• What is being asked: Copy exactly the lines of the material below that run from the one containing "sakoviro (purple) [581" through the one containing "- → nadopurax (red) [511 268]". Copy no other lines.

• Listed records:
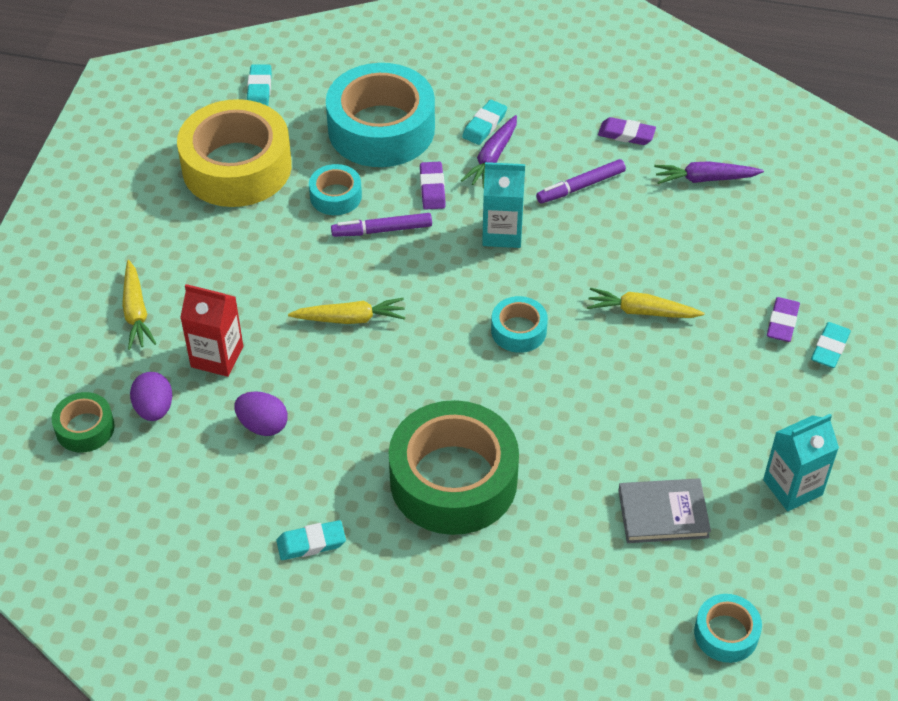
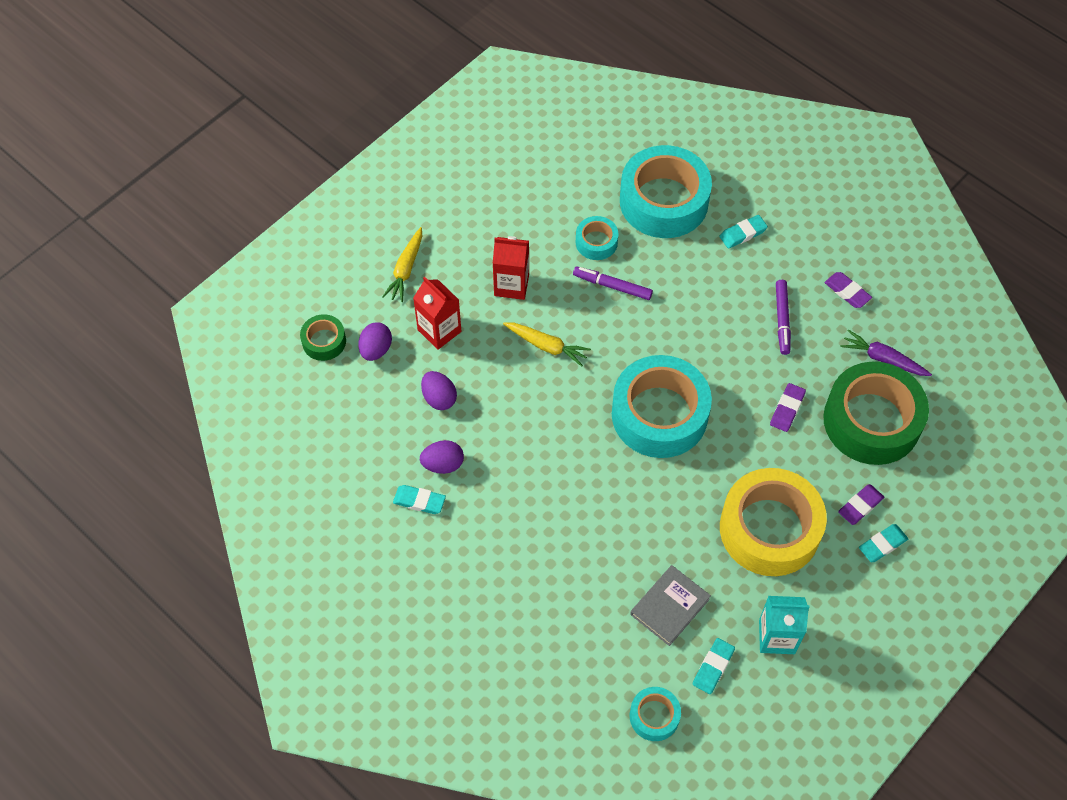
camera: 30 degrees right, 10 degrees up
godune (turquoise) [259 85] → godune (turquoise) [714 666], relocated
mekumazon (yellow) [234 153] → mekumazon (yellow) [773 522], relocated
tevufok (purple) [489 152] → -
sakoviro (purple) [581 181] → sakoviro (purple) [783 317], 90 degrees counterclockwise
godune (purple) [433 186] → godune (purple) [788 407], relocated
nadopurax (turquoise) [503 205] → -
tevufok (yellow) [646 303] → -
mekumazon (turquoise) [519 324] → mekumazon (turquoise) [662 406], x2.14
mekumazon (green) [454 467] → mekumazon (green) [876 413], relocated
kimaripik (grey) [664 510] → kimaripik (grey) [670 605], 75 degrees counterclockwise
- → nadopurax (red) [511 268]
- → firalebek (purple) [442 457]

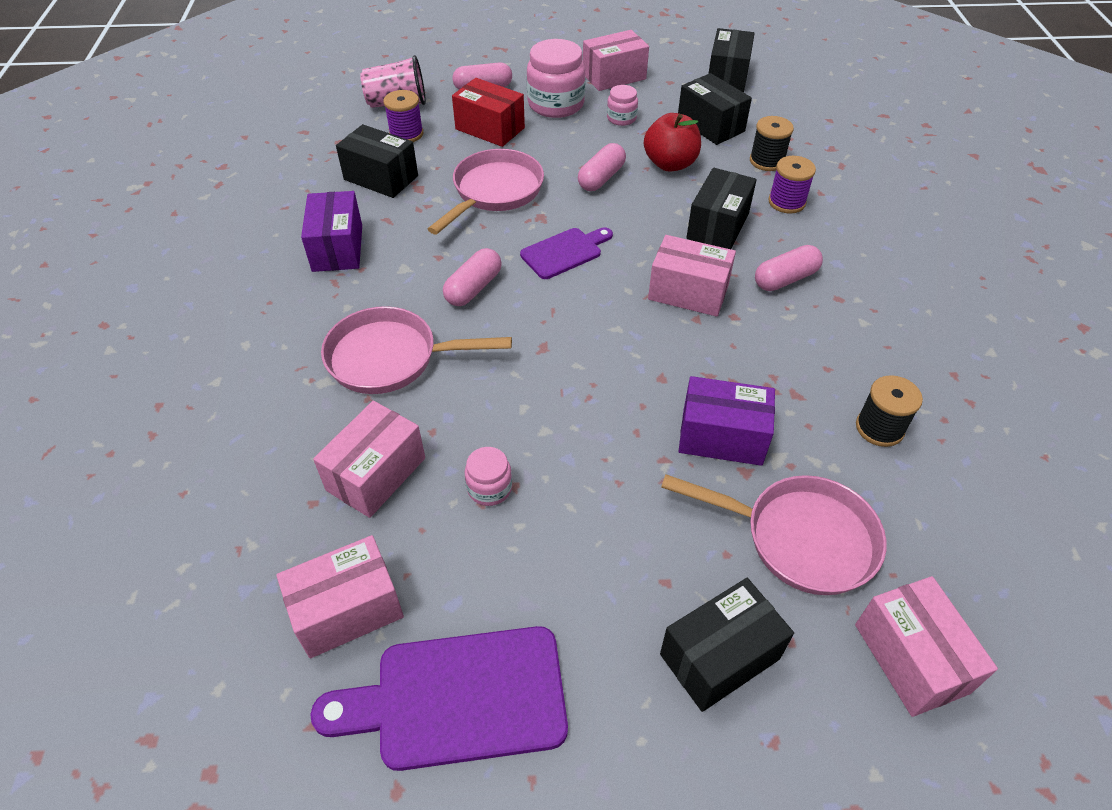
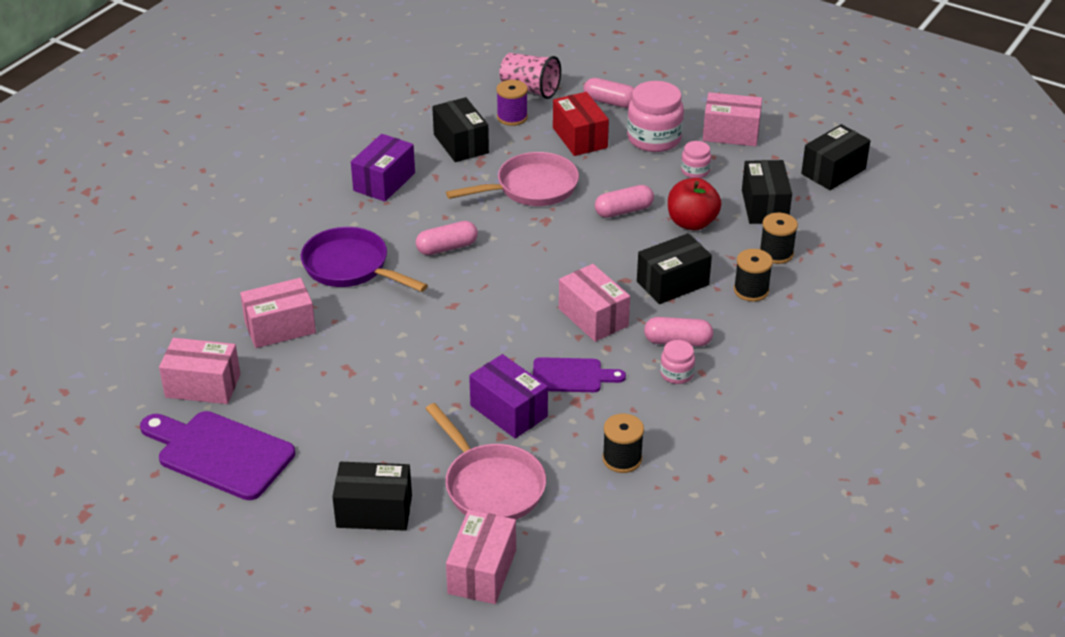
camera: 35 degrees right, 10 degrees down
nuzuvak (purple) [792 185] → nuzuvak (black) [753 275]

• Answer for the task:
sakoviro (purple) [581 181] → sakoviro (purple) [783 317], 90 degrees counterclockwise
godune (purple) [433 186] → godune (purple) [788 407], relocated
nadopurax (turquoise) [503 205] → -
tevufok (yellow) [646 303] → -
mekumazon (turquoise) [519 324] → mekumazon (turquoise) [662 406], x2.14
mekumazon (green) [454 467] → mekumazon (green) [876 413], relocated
kimaripik (grey) [664 510] → kimaripik (grey) [670 605], 75 degrees counterclockwise
- → nadopurax (red) [511 268]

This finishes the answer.